Contour labeling entries:
━━━
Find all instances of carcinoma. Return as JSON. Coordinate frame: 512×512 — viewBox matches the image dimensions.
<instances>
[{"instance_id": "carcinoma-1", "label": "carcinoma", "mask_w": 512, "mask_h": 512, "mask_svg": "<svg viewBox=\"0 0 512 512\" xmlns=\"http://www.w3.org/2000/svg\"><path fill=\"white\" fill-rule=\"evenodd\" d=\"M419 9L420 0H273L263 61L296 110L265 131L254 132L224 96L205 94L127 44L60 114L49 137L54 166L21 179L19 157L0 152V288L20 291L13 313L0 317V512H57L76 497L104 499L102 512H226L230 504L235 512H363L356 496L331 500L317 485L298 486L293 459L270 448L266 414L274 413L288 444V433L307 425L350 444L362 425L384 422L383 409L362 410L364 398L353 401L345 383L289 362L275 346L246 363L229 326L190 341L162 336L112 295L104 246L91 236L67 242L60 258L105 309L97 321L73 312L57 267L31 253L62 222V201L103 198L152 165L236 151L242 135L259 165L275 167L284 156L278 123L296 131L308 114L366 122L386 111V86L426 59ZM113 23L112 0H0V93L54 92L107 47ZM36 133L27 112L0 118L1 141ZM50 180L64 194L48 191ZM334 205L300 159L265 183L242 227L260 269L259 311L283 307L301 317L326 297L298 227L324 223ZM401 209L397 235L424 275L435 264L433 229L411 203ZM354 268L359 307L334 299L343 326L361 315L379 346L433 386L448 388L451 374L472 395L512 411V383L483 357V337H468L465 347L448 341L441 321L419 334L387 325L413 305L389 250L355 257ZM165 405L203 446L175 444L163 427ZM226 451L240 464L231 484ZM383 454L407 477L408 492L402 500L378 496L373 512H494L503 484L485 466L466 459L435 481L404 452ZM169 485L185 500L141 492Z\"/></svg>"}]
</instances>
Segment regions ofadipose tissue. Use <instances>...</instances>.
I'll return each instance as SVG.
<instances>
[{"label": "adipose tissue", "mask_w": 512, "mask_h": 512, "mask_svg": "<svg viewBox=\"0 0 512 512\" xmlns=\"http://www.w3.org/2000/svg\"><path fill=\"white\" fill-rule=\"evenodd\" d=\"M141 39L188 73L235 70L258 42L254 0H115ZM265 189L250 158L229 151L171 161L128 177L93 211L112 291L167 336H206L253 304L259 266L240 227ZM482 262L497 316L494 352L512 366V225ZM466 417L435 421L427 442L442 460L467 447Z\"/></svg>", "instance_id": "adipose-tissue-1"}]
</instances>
━━━
- Requirement: All of the material must be reproduced exactly.

- The result:
Find all instances of carcinoma. Return as JSON. Coordinate frame: 512×512 — viewBox matches the image dimensions.
<instances>
[{"instance_id": "carcinoma-1", "label": "carcinoma", "mask_w": 512, "mask_h": 512, "mask_svg": "<svg viewBox=\"0 0 512 512\" xmlns=\"http://www.w3.org/2000/svg\"><path fill=\"white\" fill-rule=\"evenodd\" d=\"M419 9L420 0H273L263 61L296 110L265 131L254 132L224 96L205 94L127 44L60 114L49 137L54 166L21 179L19 157L0 152V288L20 291L13 313L0 317V512H57L76 497L104 499L102 512H226L230 504L235 512H363L356 496L331 500L317 485L298 486L293 459L270 448L266 414L274 413L288 444V433L307 425L350 444L362 425L384 422L383 409L362 410L364 398L353 401L345 383L289 362L275 346L246 363L229 326L190 341L162 336L112 295L104 246L91 236L67 242L60 258L105 309L97 321L73 312L57 267L31 253L62 222V201L103 198L152 165L236 151L242 135L259 165L275 167L284 156L278 123L296 131L308 114L366 122L386 111V86L426 59ZM113 23L112 0H0V93L54 92L107 47ZM36 133L27 112L0 118L1 141ZM50 180L64 194L48 191ZM334 205L300 159L265 183L242 227L260 269L259 311L283 307L301 317L326 297L298 227L324 223ZM401 209L397 235L424 275L435 264L433 229L411 203ZM354 268L359 307L334 299L343 326L361 315L379 346L433 386L448 388L451 374L472 395L512 411V383L483 357V337H468L465 347L448 341L441 321L419 334L387 325L413 305L389 250L355 257ZM165 405L203 446L175 444L163 427ZM226 451L240 464L231 484ZM383 454L407 477L408 492L402 500L378 496L373 512H494L503 484L485 466L466 459L435 481L404 452ZM169 485L185 500L141 492Z\"/></svg>"}]
</instances>
Segment regions ofadipose tissue. Use <instances>...</instances>.
I'll return each instance as SVG.
<instances>
[{"label": "adipose tissue", "mask_w": 512, "mask_h": 512, "mask_svg": "<svg viewBox=\"0 0 512 512\" xmlns=\"http://www.w3.org/2000/svg\"><path fill=\"white\" fill-rule=\"evenodd\" d=\"M141 39L188 73L235 70L258 42L254 0H115ZM265 189L250 158L229 151L171 161L128 177L93 211L112 291L167 336H206L253 304L259 266L240 227ZM482 262L497 316L494 352L512 366V225ZM466 417L435 421L427 442L442 460L467 447Z\"/></svg>", "instance_id": "adipose-tissue-1"}]
</instances>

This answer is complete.